*** The records ***
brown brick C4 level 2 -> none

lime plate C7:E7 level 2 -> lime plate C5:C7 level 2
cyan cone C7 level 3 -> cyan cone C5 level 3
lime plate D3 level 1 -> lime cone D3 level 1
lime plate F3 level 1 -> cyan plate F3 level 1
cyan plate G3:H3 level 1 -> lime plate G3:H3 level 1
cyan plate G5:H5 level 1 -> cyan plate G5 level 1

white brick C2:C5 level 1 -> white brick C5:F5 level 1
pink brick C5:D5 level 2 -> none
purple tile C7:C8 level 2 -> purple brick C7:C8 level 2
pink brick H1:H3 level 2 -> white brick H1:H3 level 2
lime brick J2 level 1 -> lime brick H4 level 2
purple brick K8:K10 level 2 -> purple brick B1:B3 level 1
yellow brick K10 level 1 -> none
*** End of The records ***
*** The records ***
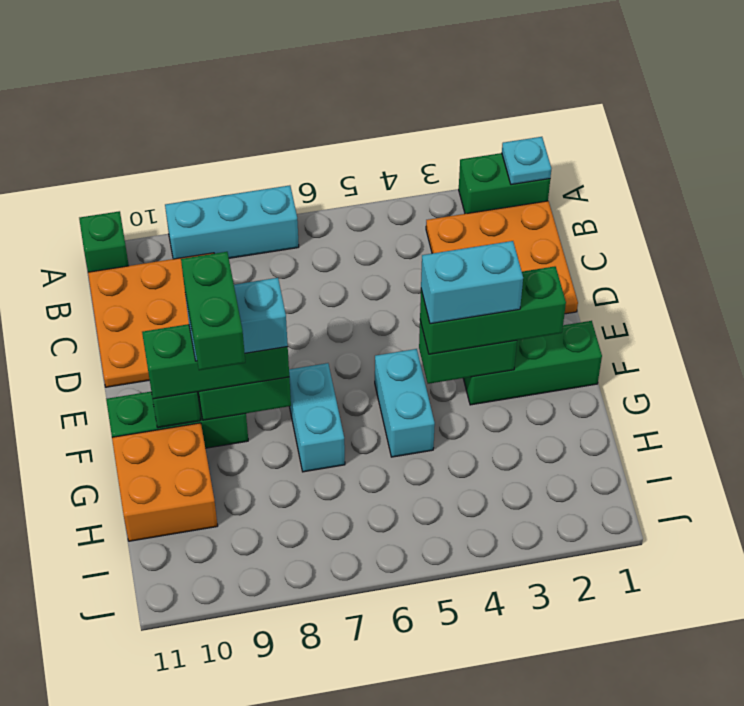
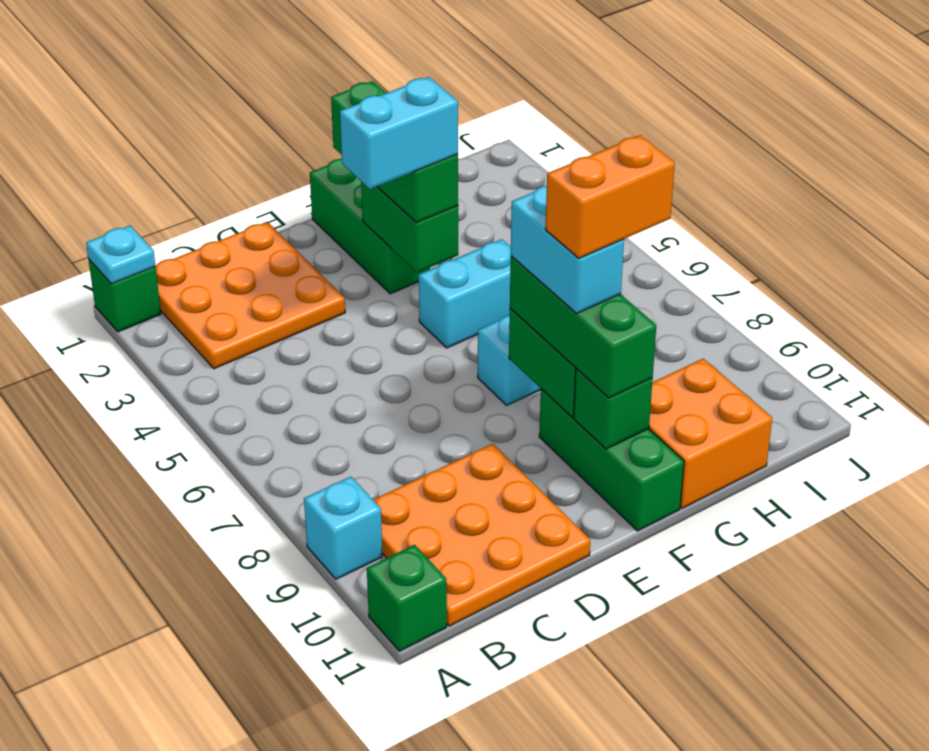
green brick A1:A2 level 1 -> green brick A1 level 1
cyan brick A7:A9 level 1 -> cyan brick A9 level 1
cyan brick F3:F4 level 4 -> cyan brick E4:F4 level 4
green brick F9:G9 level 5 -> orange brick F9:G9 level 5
*** End of The records ***
*** The records ***
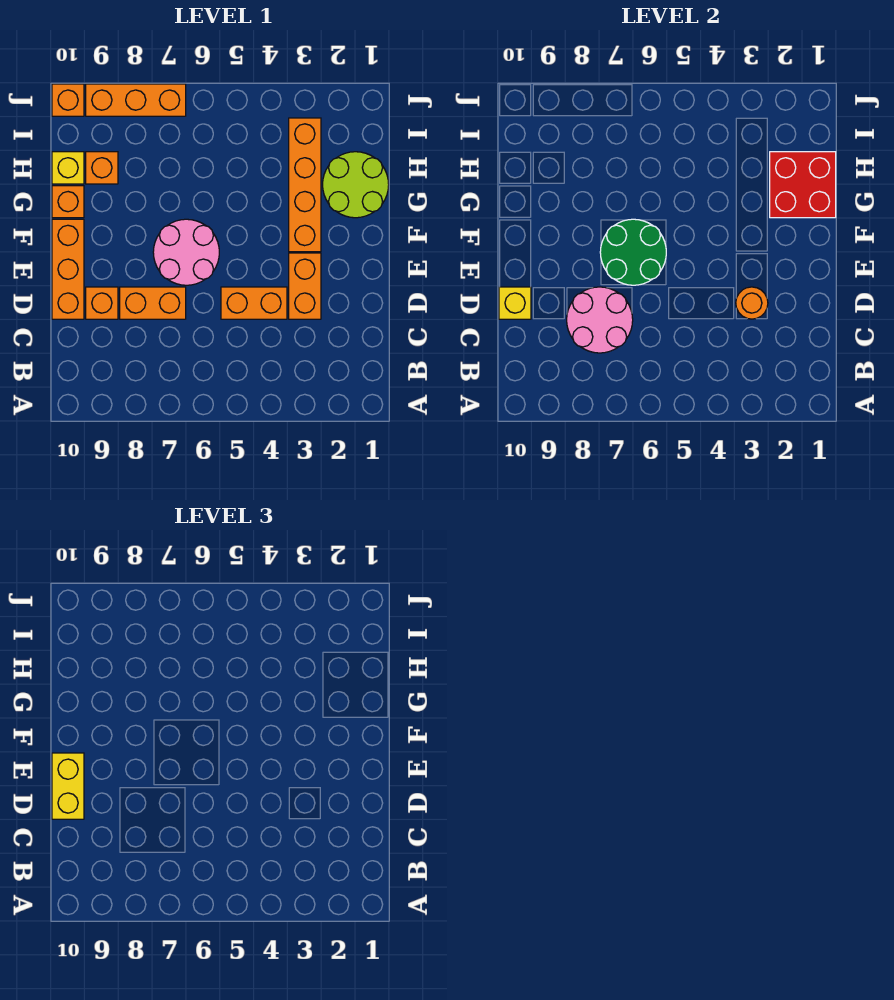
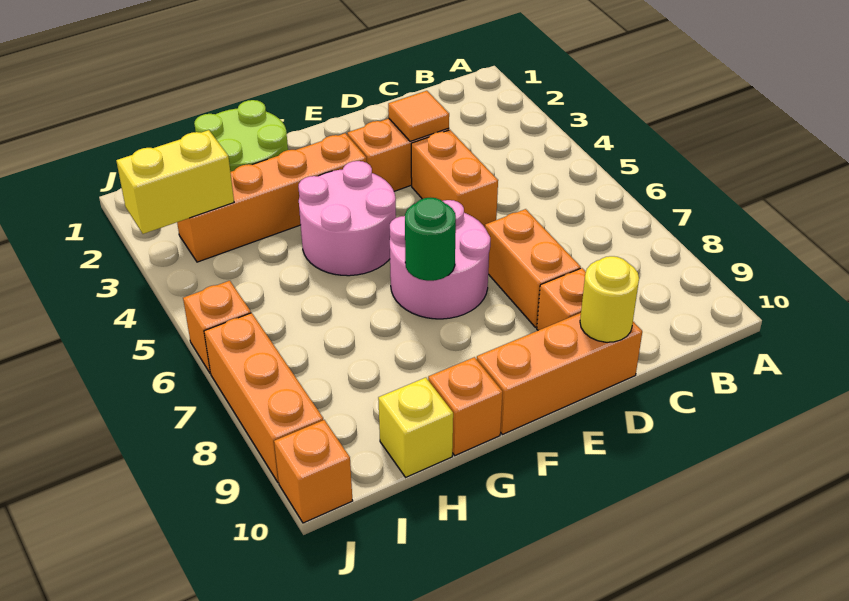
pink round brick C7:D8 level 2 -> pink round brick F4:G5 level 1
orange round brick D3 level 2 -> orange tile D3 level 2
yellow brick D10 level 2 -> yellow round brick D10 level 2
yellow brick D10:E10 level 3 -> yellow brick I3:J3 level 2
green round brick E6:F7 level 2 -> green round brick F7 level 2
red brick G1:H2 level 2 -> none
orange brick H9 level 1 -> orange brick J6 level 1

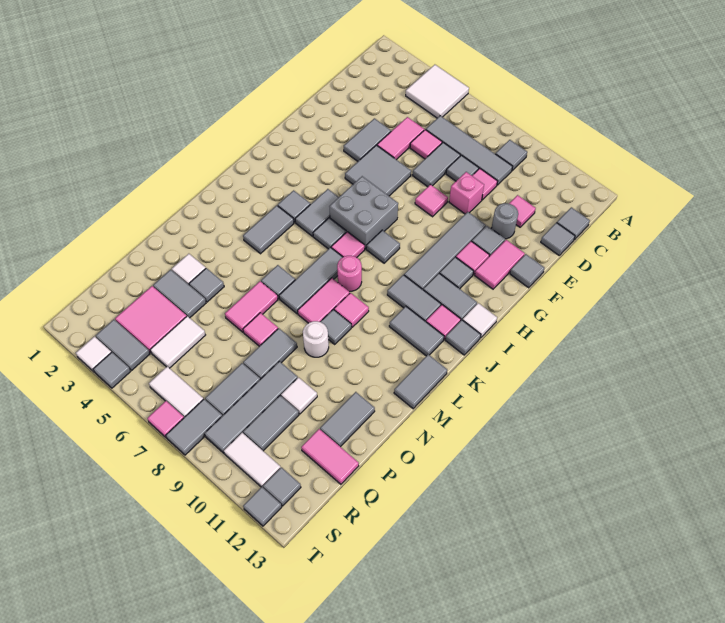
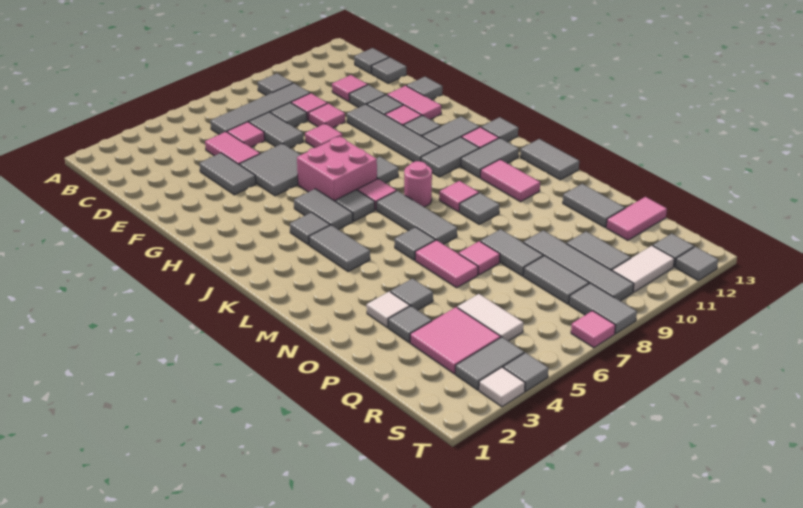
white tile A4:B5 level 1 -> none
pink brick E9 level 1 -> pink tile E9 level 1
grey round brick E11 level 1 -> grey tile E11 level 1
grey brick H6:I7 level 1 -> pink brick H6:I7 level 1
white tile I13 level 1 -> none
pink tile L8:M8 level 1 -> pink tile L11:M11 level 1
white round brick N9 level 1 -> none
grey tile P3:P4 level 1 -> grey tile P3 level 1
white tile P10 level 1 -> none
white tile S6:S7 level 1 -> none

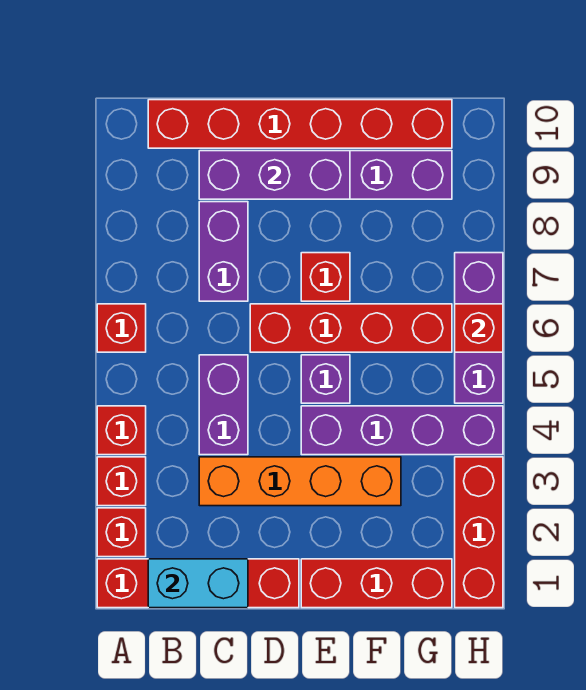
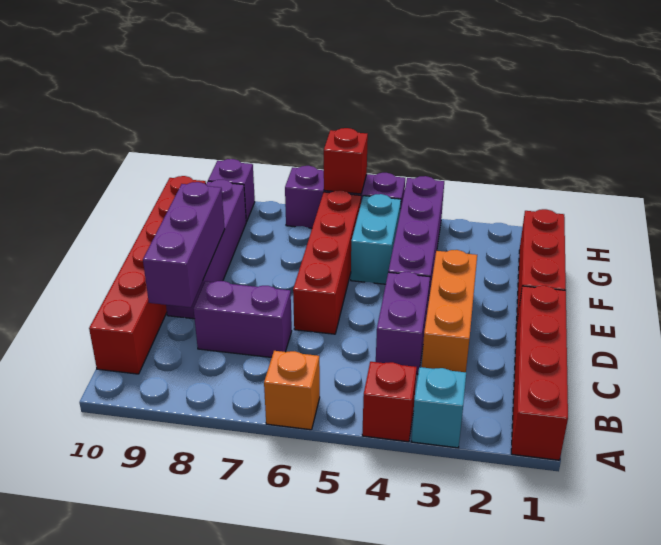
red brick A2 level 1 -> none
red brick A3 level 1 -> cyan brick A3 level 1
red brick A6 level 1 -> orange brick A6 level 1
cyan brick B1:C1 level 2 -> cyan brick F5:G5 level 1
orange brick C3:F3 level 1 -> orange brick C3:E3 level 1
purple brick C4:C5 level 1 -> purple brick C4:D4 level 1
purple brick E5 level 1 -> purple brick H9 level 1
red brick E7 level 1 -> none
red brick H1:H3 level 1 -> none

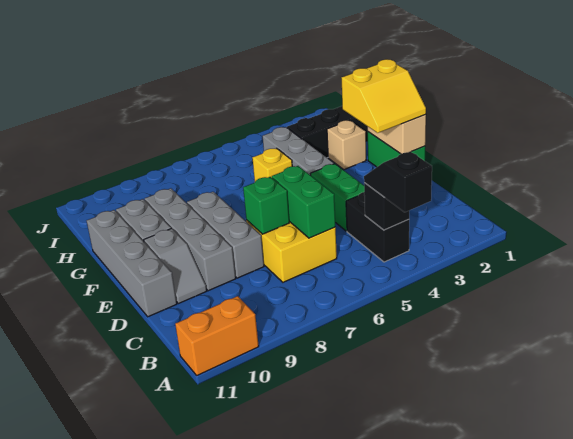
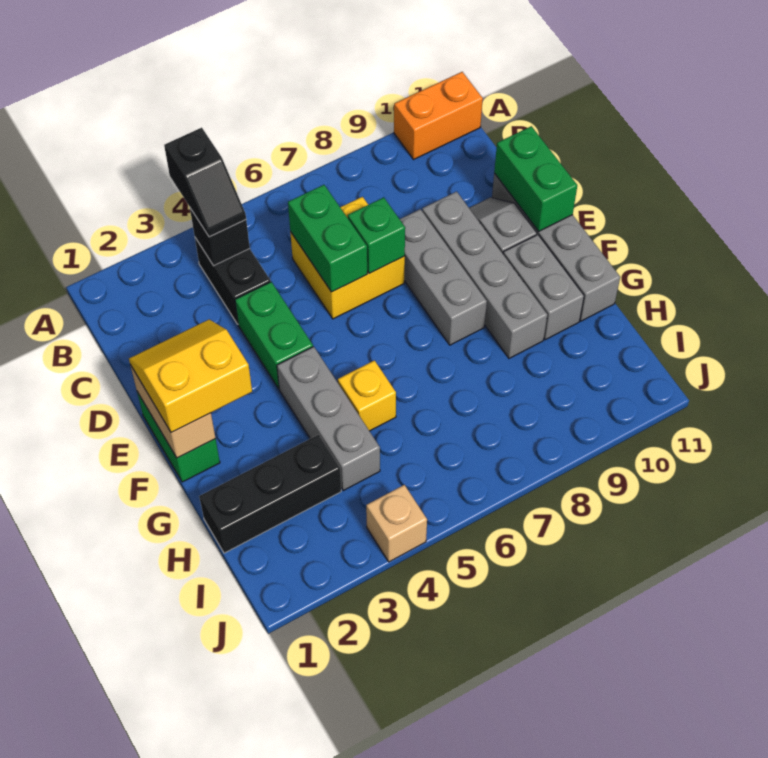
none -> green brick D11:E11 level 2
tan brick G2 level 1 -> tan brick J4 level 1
*** End of The records ***
Aim of the exercise = A clean copy is needed of the lines in the listing above from the one with "orange brick C3:F3" through the one with "none -> green brick D11:E11 level 2", exact in every word and free of pictures.

Finished task =
orange brick C3:F3 level 1 -> orange brick C3:E3 level 1
purple brick C4:C5 level 1 -> purple brick C4:D4 level 1
purple brick E5 level 1 -> purple brick H9 level 1
red brick E7 level 1 -> none
red brick H1:H3 level 1 -> none

none -> green brick D11:E11 level 2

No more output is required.